The input ▸

○ ○ ○ ○ ○ ○ ○

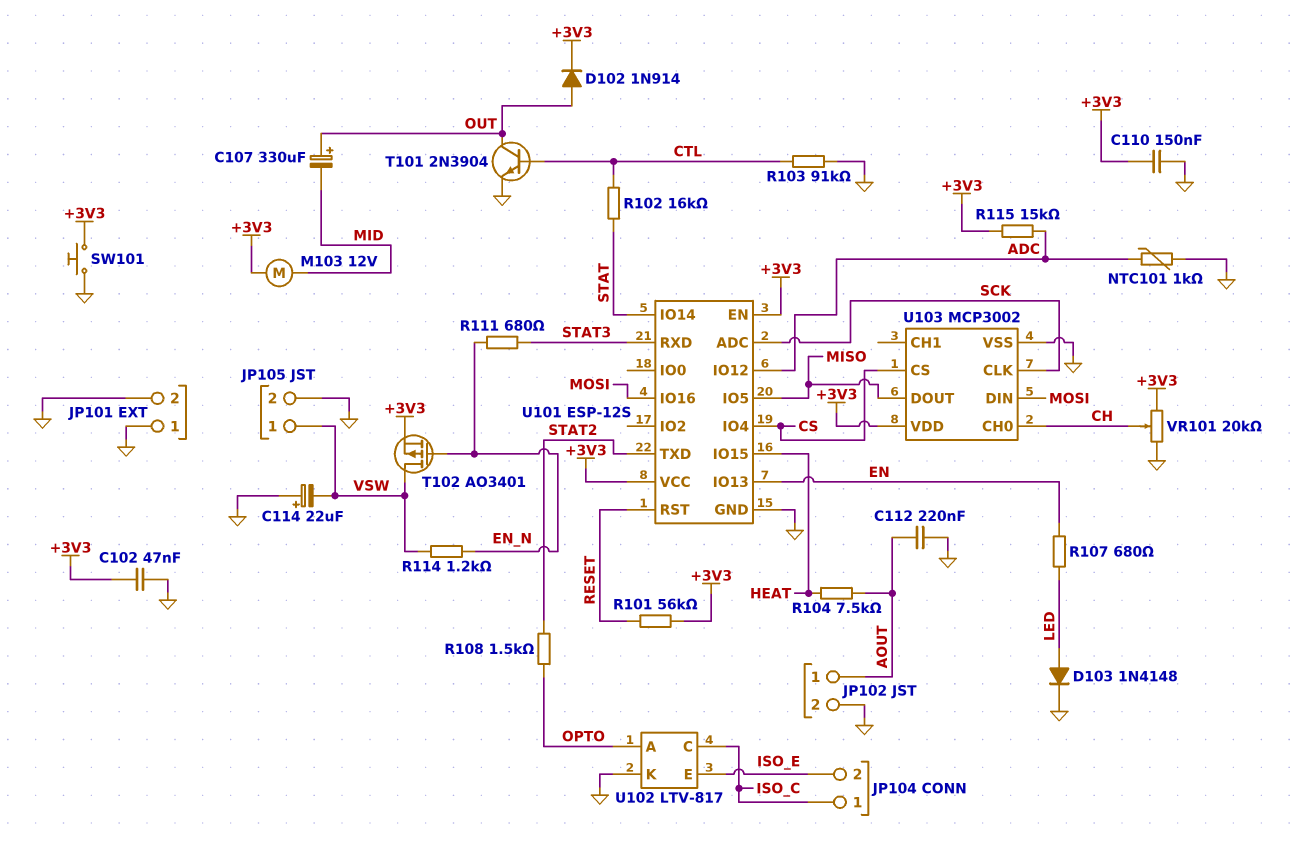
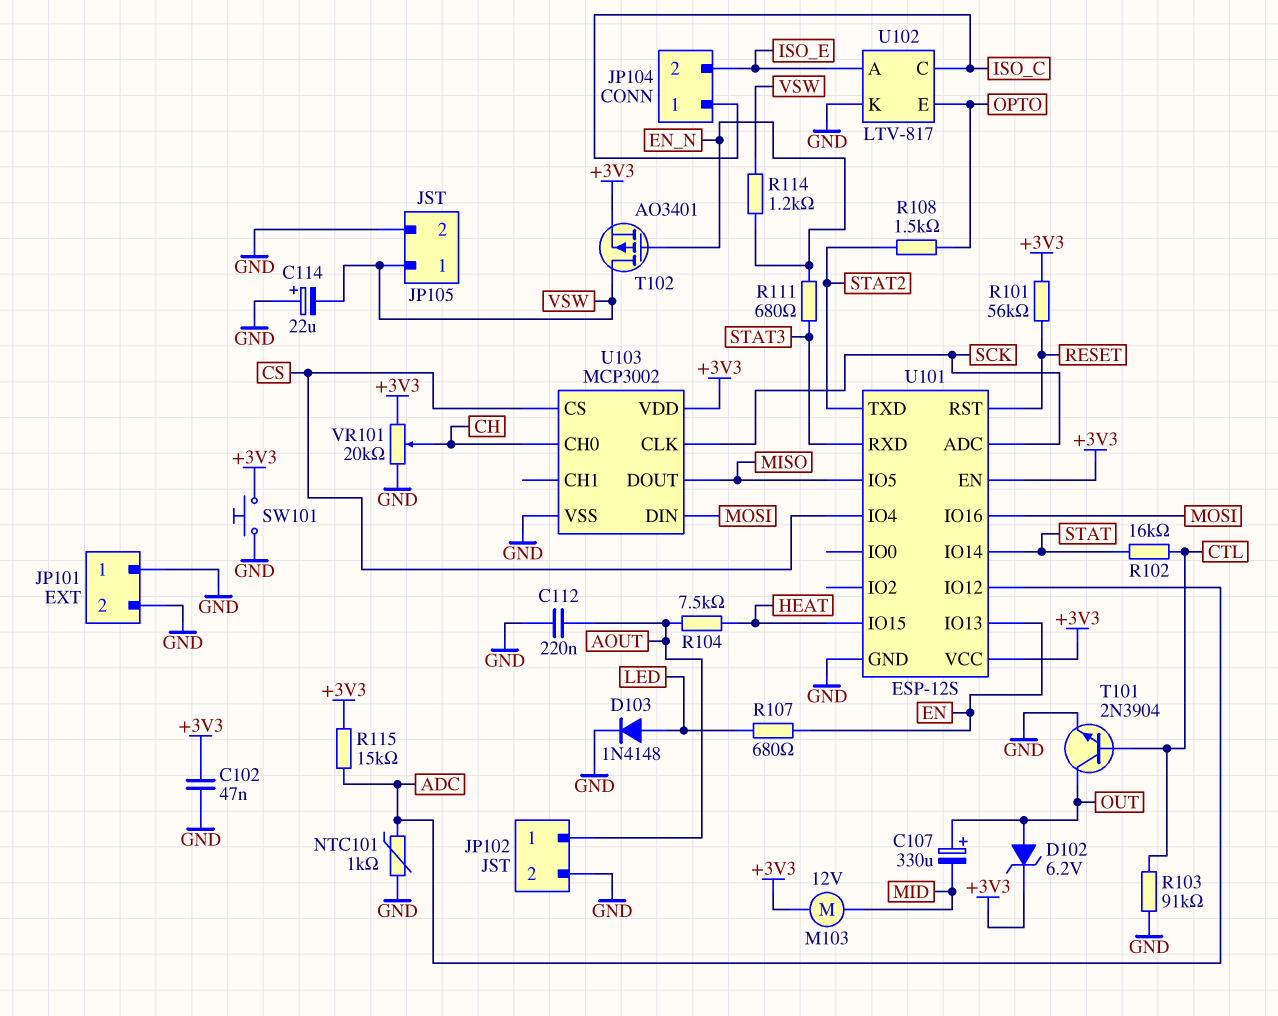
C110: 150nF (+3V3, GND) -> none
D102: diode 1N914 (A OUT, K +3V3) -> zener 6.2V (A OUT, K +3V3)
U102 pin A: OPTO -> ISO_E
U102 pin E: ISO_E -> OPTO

○ ○ ○ ○ ○ ○ ○

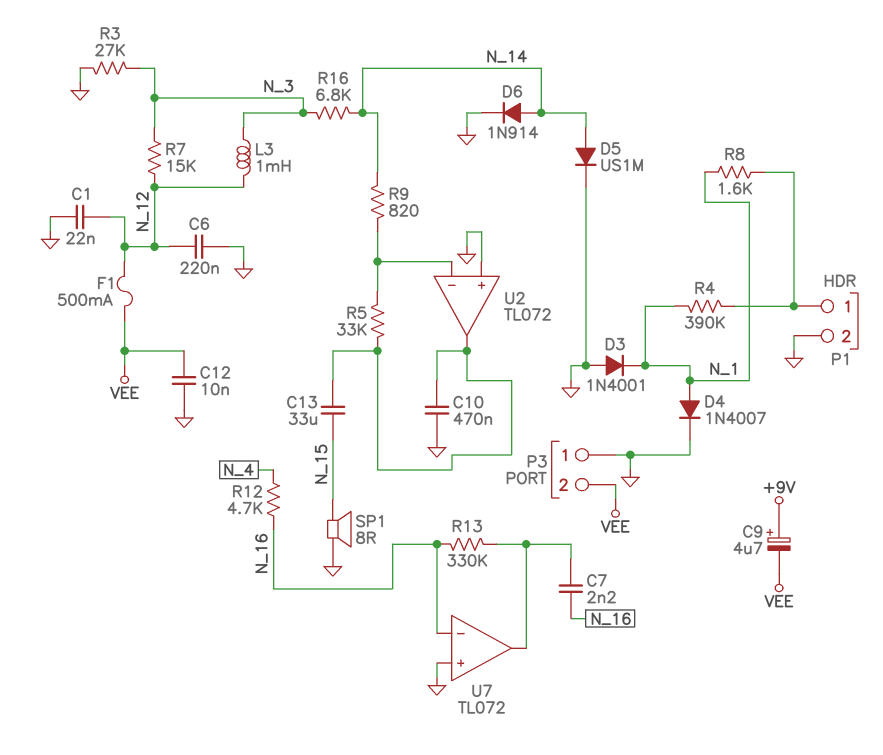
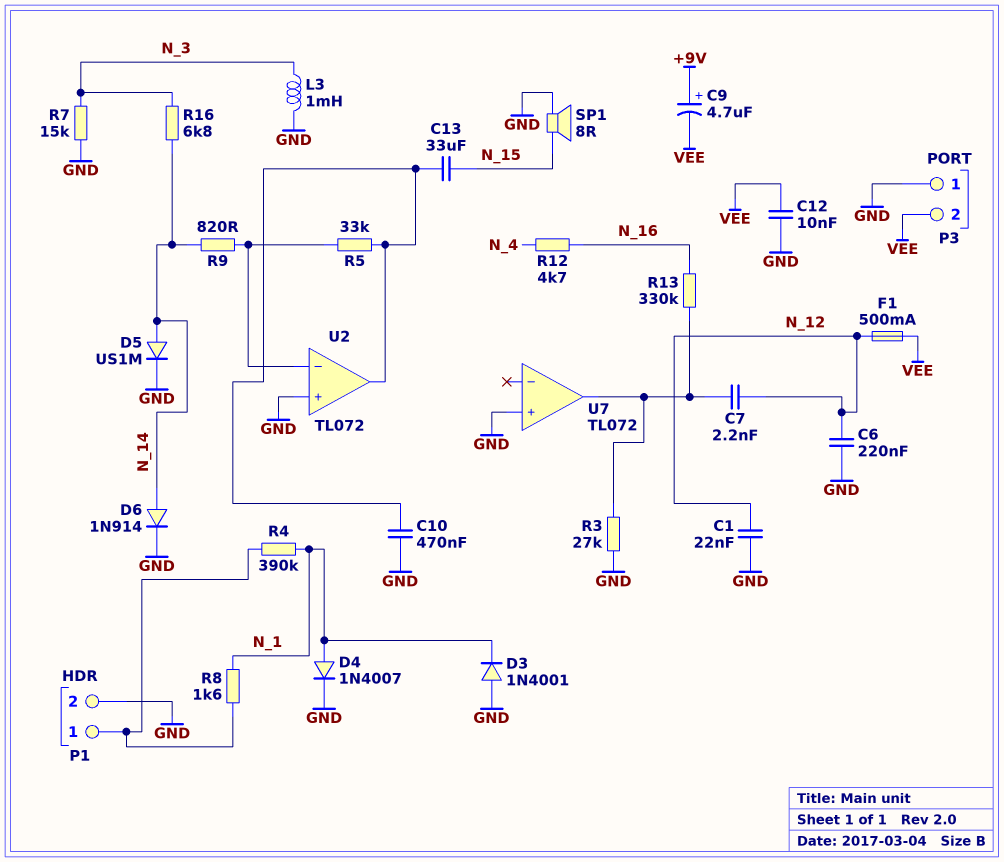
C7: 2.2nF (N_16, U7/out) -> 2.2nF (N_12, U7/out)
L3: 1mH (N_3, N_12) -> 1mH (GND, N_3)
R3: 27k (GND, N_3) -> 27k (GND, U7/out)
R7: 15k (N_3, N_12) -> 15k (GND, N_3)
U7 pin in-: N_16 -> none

○ ○ ○ ○ ○ ○ ○

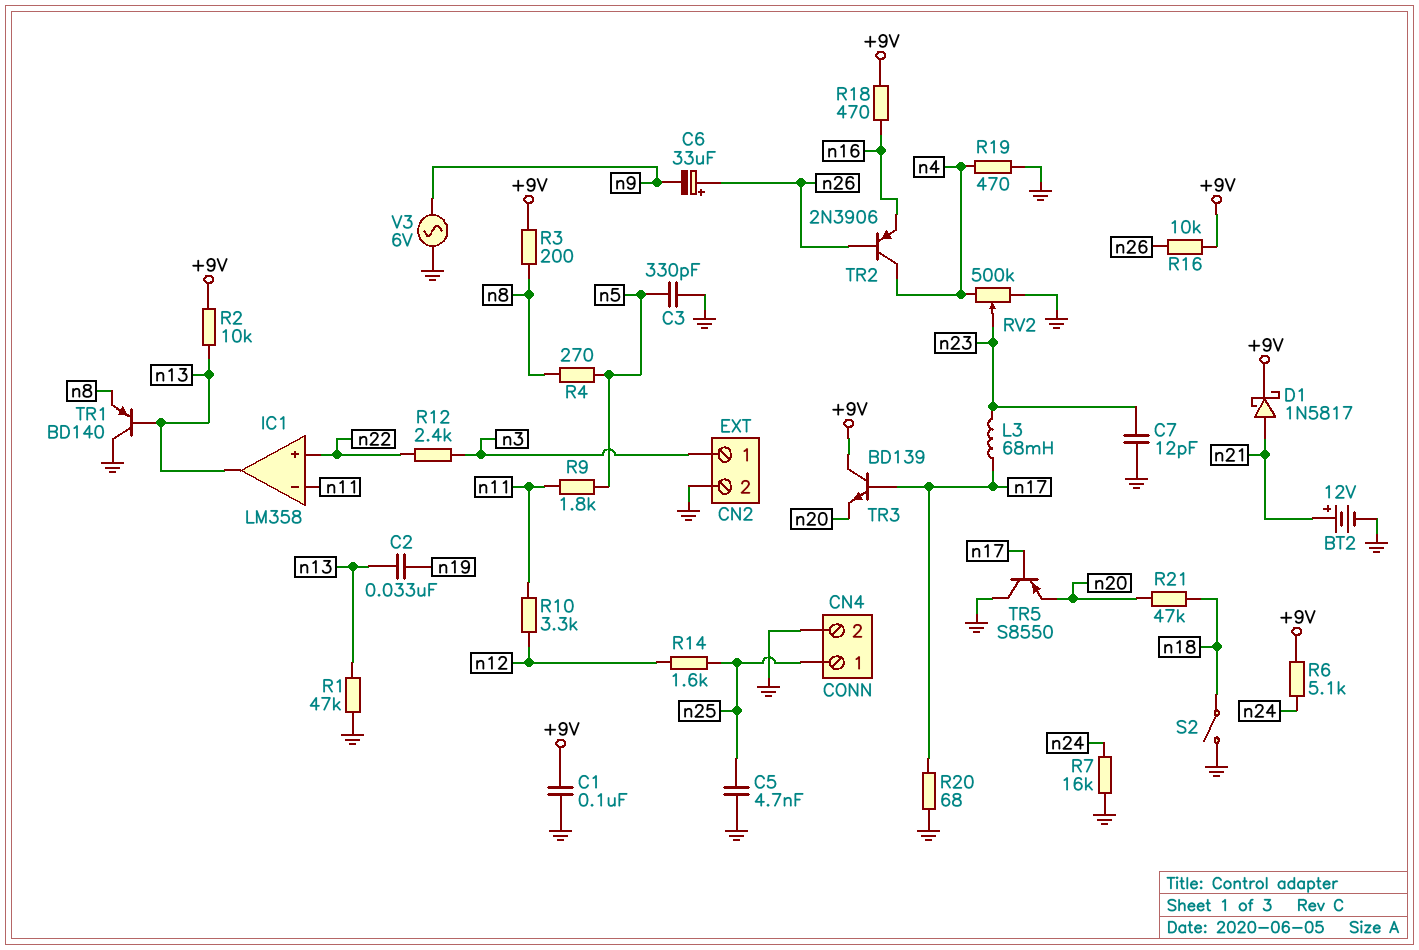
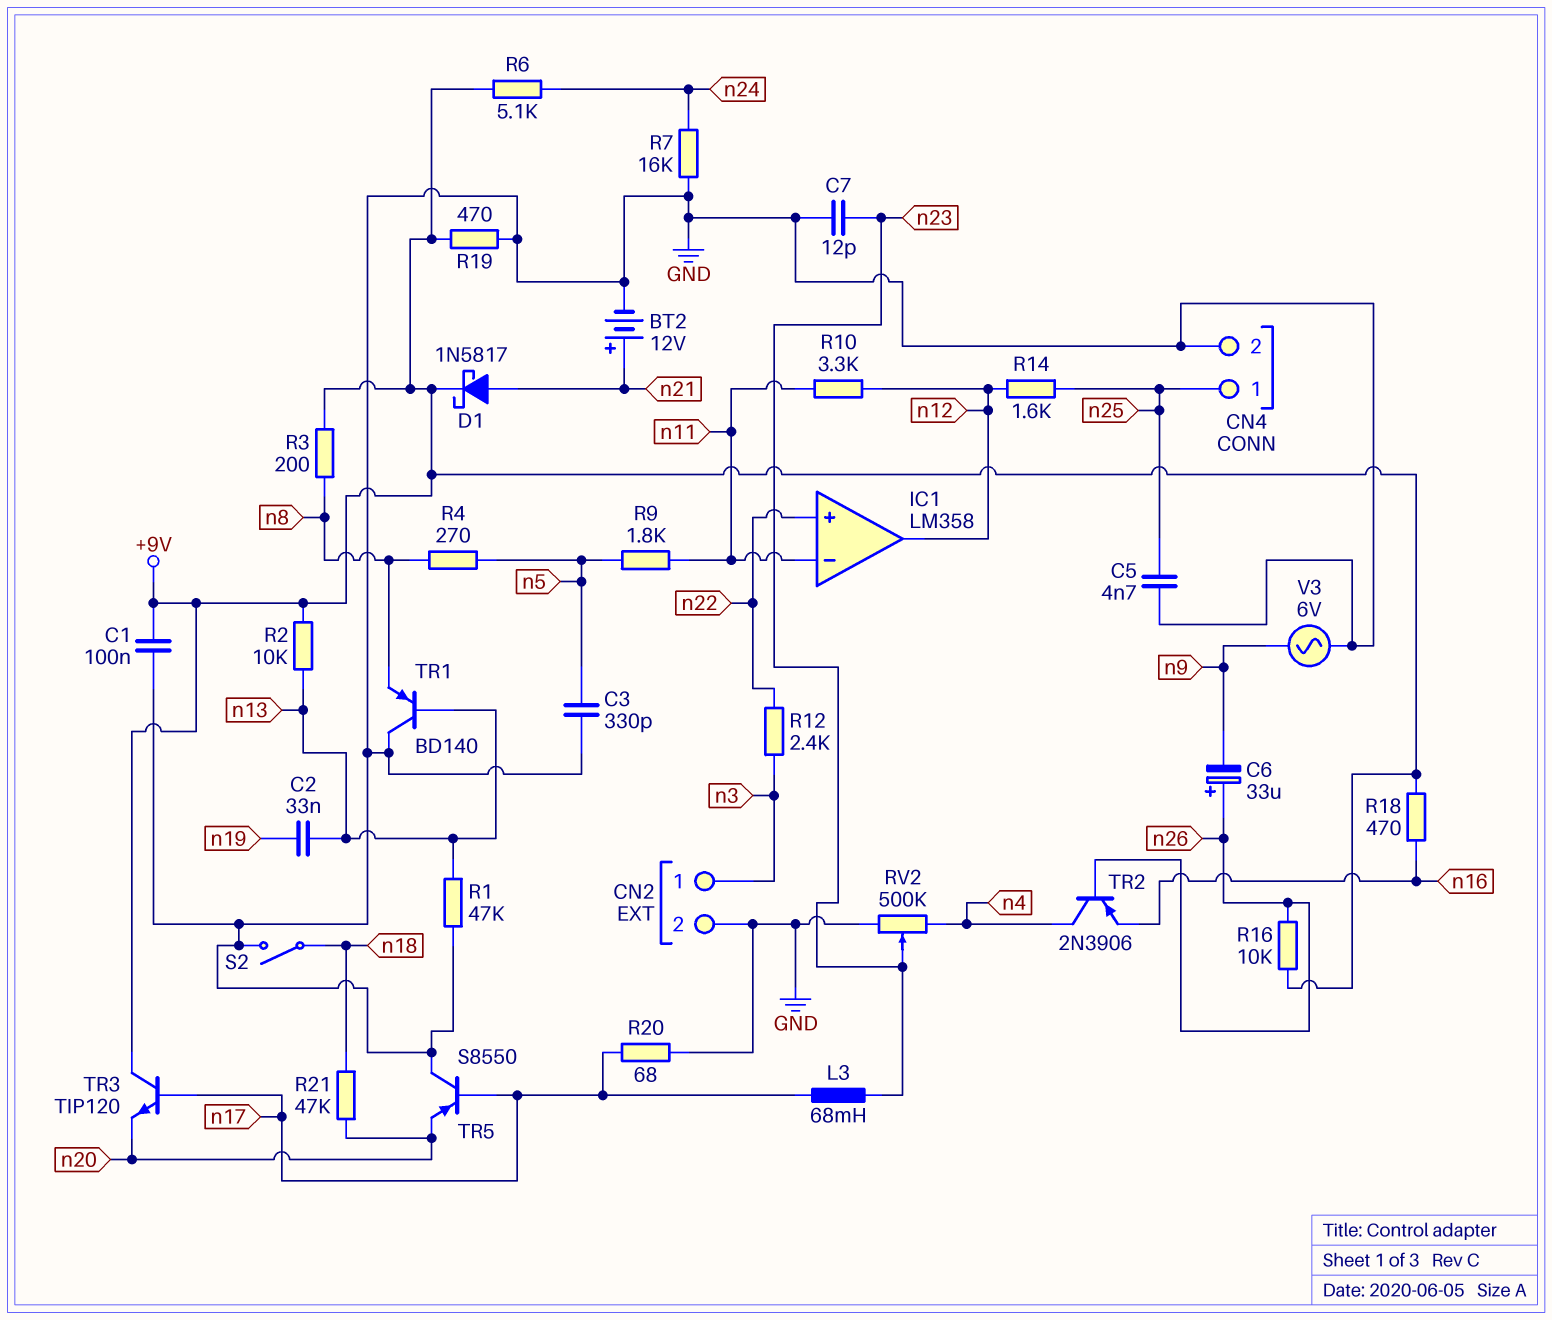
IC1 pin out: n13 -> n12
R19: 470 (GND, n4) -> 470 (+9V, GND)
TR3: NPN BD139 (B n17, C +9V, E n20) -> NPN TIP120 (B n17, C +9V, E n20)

○ ○ ○ ○ ○ ○ ○

Assignment ▸
Of all the entries above, output exactly the lines between the one holding "R19: 470 (GND, n4) -> 470 (+9V, GND)" and the one holding "TR3: NPN BD139", inclusive.

Answer space ▸
R19: 470 (GND, n4) -> 470 (+9V, GND)
TR3: NPN BD139 (B n17, C +9V, E n20) -> NPN TIP120 (B n17, C +9V, E n20)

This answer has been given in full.